# [YOUR GOAL]
Every line below must be copied as written, except for pictures.

# [INFORMATION SUPPLIED]
▶

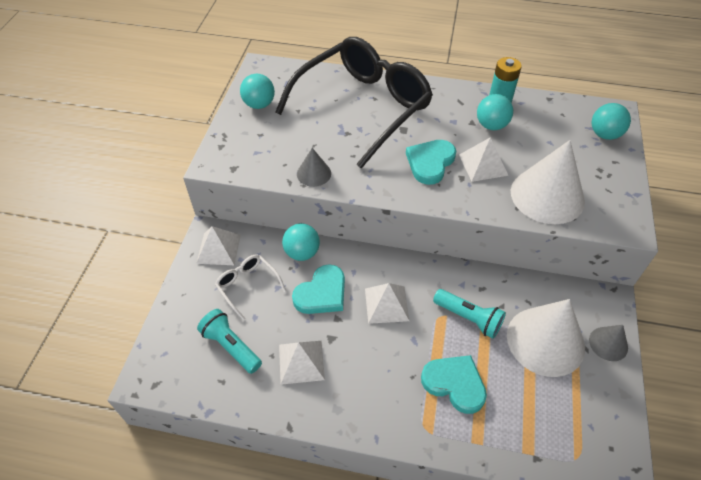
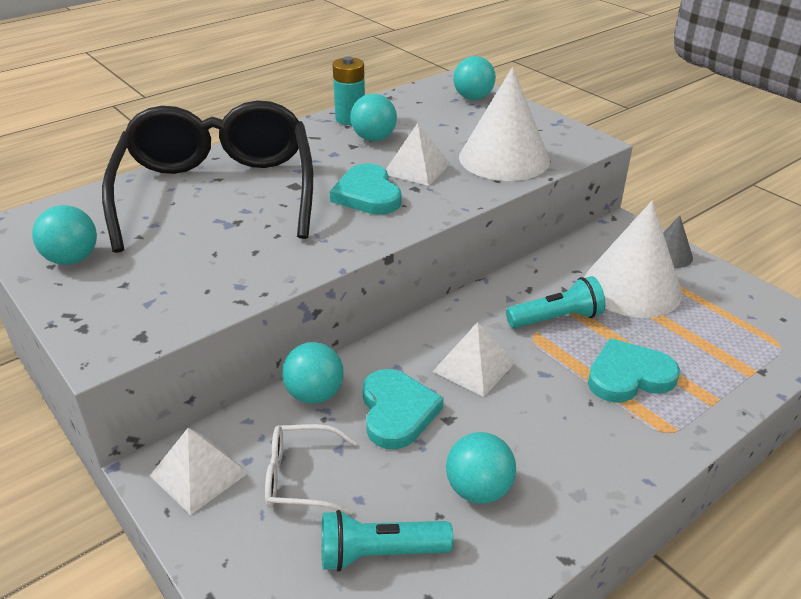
camera: 50 degrees left, 15 degrees down
(301, 362) = (478, 490): white pyramid -> turquoise ball
(314, 173) = (259, 276): grey cone -> none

◀

# [ANSWER TO THE EXERCISE]
camera: 50 degrees left, 15 degrees down
(301, 362) = (478, 490): white pyramid -> turquoise ball
(314, 173) = (259, 276): grey cone -> none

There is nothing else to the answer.